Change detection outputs
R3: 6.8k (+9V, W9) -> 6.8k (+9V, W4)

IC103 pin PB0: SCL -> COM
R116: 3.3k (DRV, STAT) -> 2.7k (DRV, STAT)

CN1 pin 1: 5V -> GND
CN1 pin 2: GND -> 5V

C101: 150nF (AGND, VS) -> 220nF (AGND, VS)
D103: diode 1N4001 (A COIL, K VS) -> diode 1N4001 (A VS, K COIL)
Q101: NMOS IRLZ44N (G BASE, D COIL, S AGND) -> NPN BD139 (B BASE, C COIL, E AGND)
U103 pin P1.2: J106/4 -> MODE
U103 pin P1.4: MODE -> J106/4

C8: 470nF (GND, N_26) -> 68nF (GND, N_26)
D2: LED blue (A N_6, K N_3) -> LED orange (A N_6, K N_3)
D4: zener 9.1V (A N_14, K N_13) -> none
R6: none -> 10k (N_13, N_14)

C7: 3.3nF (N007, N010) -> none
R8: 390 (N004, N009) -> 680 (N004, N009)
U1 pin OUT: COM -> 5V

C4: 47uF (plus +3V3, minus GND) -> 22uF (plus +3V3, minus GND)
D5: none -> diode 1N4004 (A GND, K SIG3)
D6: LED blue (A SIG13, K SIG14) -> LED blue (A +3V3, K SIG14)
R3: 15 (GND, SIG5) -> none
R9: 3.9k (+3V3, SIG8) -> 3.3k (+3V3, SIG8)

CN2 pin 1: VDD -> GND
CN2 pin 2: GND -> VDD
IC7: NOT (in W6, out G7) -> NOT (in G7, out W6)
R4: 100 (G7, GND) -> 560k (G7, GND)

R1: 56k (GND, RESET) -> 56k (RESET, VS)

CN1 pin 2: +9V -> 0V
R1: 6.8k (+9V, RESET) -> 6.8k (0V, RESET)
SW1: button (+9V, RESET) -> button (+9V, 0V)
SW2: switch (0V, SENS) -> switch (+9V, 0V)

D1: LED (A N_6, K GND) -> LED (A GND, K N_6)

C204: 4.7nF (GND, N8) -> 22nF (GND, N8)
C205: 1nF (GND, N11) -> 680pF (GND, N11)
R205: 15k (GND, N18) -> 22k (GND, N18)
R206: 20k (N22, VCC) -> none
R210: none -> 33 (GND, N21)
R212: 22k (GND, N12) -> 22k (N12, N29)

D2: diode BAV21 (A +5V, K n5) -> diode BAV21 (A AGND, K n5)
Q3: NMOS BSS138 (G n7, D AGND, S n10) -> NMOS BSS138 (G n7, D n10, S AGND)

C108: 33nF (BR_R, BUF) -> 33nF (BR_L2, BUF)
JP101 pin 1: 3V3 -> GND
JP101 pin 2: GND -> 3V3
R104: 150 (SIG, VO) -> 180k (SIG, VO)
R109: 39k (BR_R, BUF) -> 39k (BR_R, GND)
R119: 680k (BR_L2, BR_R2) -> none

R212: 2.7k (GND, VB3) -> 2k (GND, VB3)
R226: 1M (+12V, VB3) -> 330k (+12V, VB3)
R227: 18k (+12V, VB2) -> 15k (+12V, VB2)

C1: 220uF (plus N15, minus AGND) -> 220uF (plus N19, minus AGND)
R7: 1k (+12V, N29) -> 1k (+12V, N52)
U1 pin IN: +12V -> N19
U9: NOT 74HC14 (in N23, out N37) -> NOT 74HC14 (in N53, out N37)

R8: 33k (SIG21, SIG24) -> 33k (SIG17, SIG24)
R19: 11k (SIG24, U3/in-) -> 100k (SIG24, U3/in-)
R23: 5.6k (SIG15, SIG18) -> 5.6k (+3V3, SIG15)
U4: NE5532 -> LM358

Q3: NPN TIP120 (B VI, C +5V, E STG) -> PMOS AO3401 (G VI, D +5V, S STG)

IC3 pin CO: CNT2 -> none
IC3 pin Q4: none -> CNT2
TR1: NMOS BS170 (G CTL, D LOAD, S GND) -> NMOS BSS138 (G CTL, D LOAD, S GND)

PROMPT:
Starting at the first line of the entries above, please extract each line up to and including the line with "D103: diode 1N4001", unchanged, and add nothing.

YOUR RESPONSE:
R3: 6.8k (+9V, W9) -> 6.8k (+9V, W4)

IC103 pin PB0: SCL -> COM
R116: 3.3k (DRV, STAT) -> 2.7k (DRV, STAT)

CN1 pin 1: 5V -> GND
CN1 pin 2: GND -> 5V

C101: 150nF (AGND, VS) -> 220nF (AGND, VS)
D103: diode 1N4001 (A COIL, K VS) -> diode 1N4001 (A VS, K COIL)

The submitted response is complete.